TASK PROMPT: Apart from the pictures, please restate every entry below exactly.

(Detected change data)
:::::

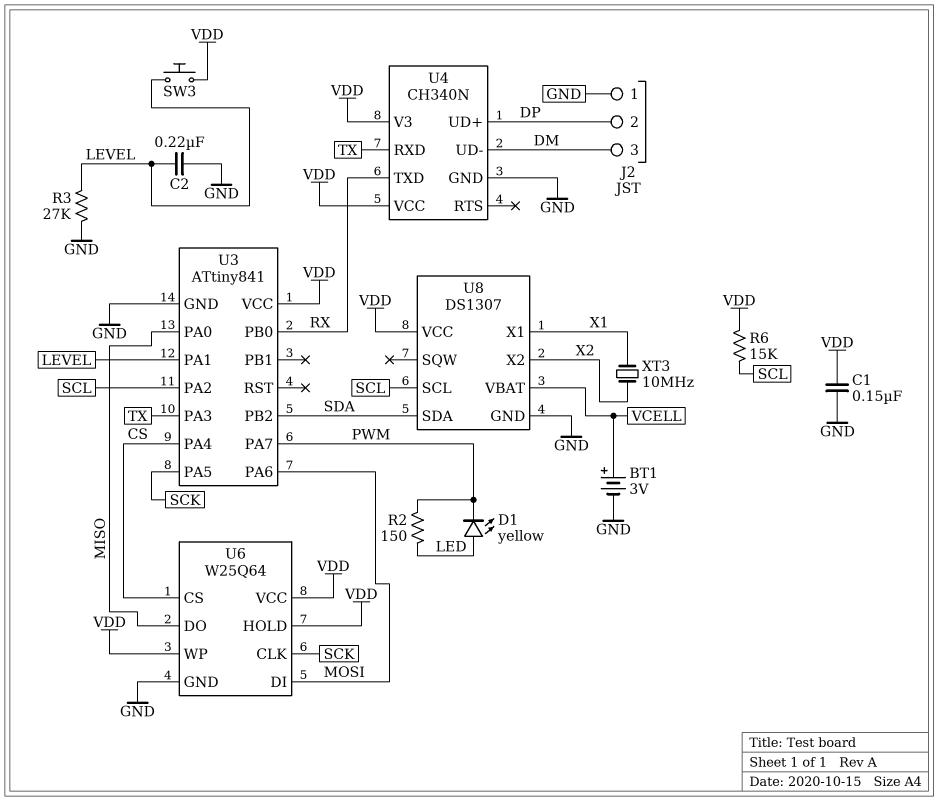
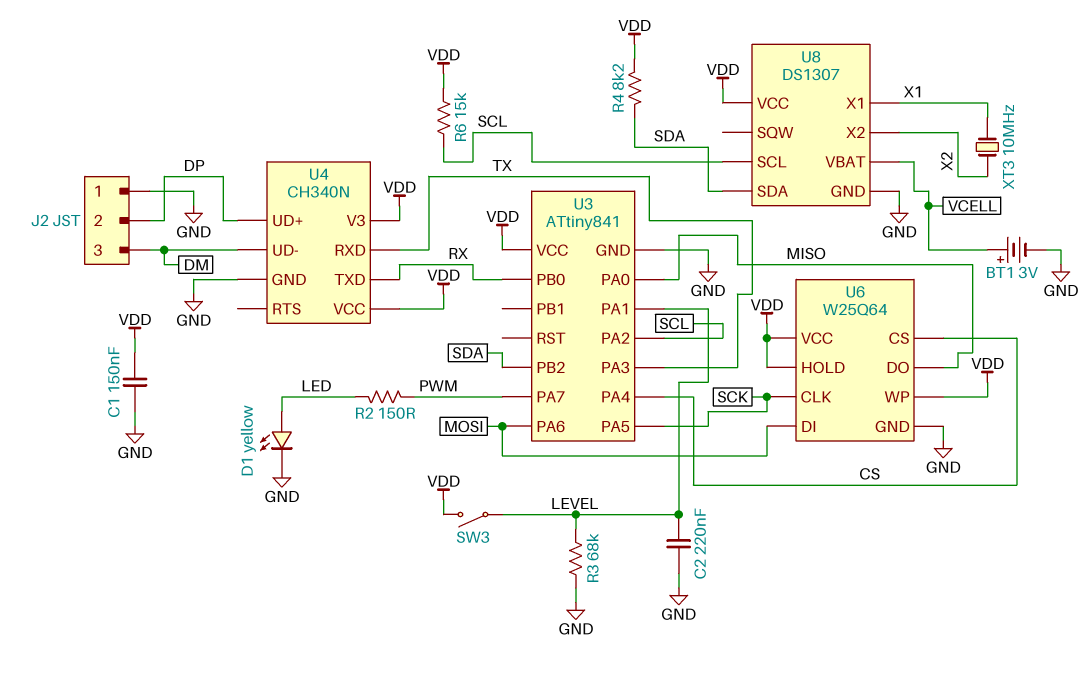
D1: LED yellow (A LED, K PWM) -> LED yellow (A LED, K GND)
R3: 27k (GND, LEVEL) -> 68k (GND, LEVEL)
R4: none -> 8.2k (SDA, VDD)
SW3: button (LEVEL, VDD) -> switch (LEVEL, VDD)

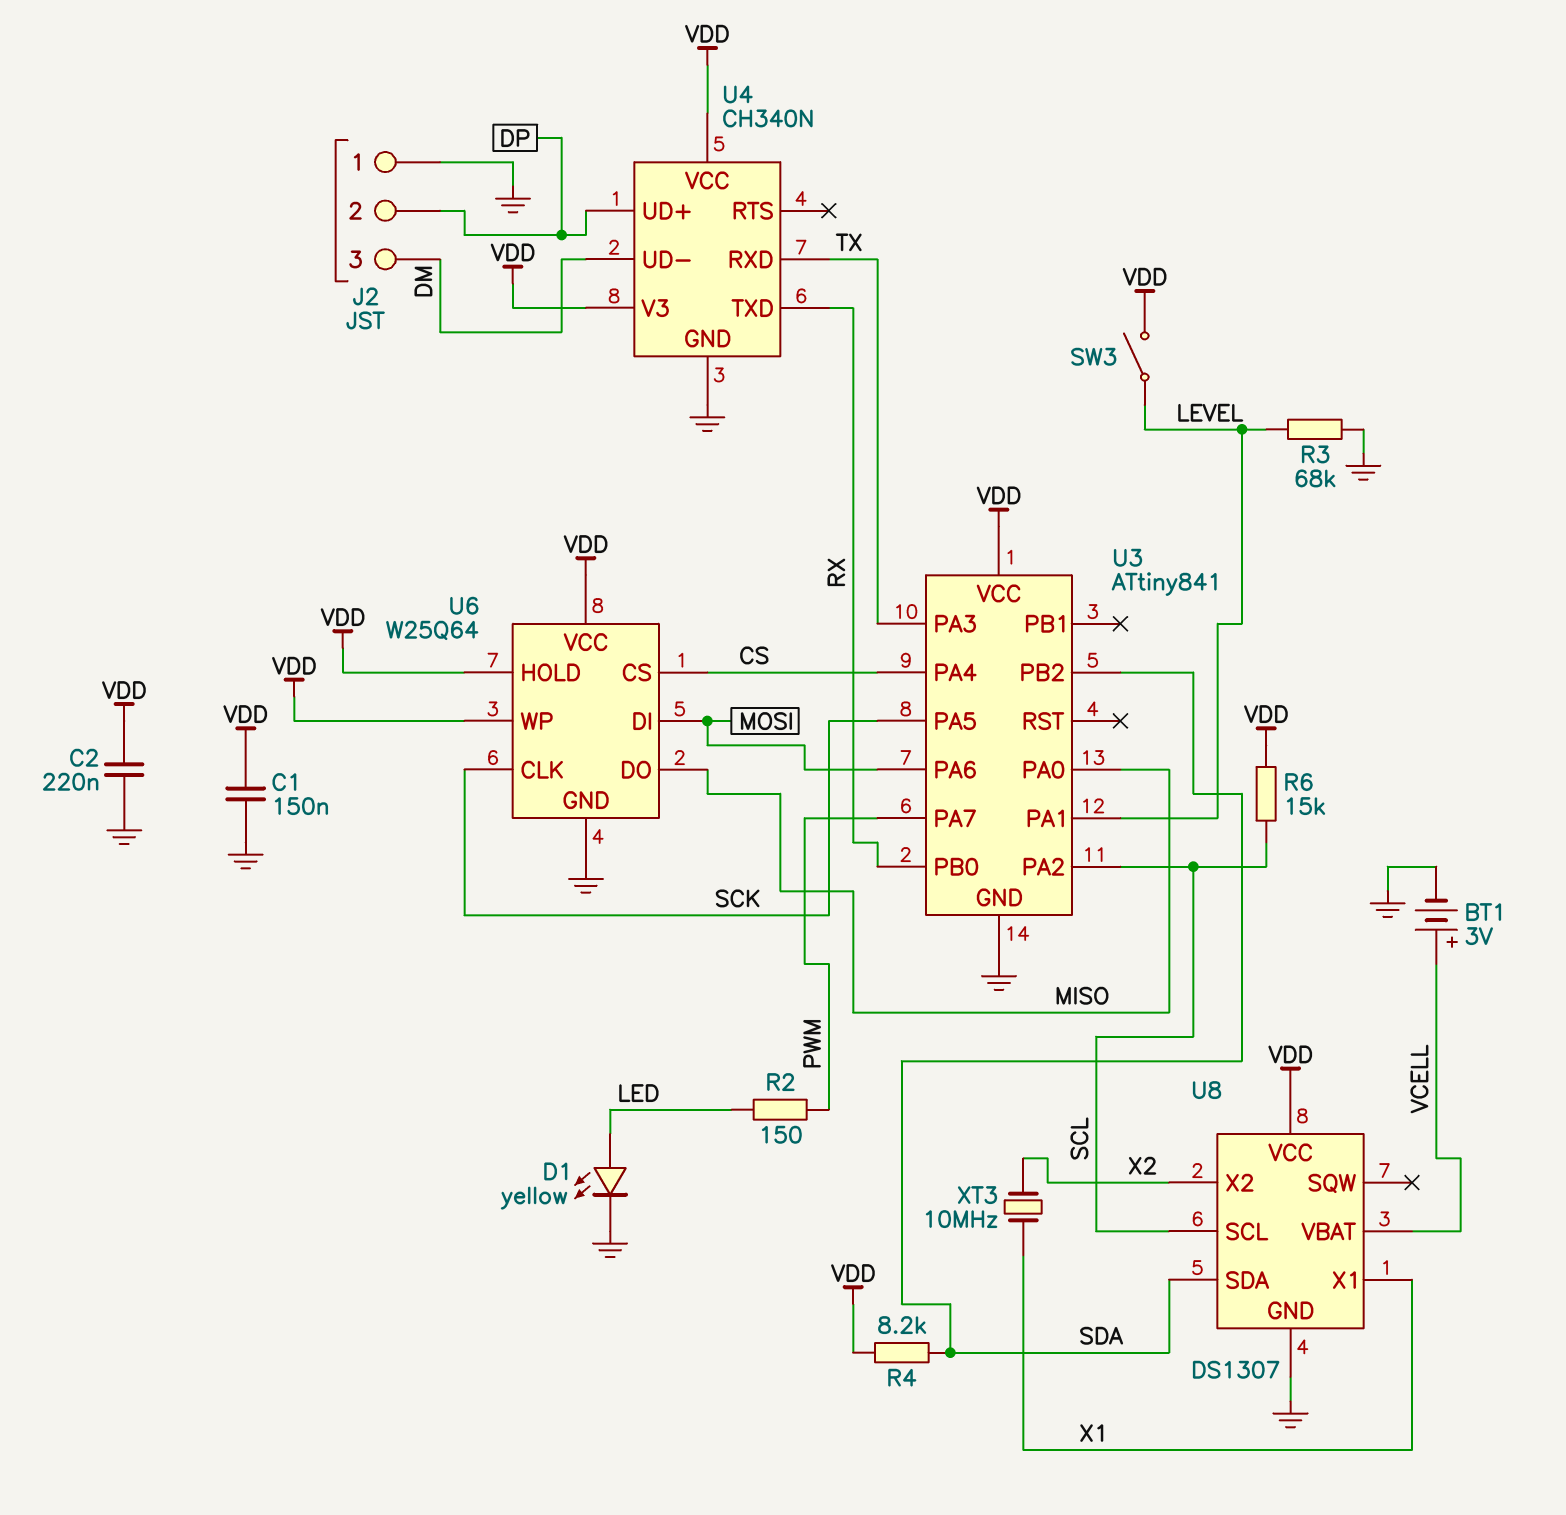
C2: 220nF (GND, LEVEL) -> 220nF (GND, VDD)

:::::

RESPONSE AREA:
D1: LED yellow (A LED, K PWM) -> LED yellow (A LED, K GND)
R3: 27k (GND, LEVEL) -> 68k (GND, LEVEL)
R4: none -> 8.2k (SDA, VDD)
SW3: button (LEVEL, VDD) -> switch (LEVEL, VDD)

C2: 220nF (GND, LEVEL) -> 220nF (GND, VDD)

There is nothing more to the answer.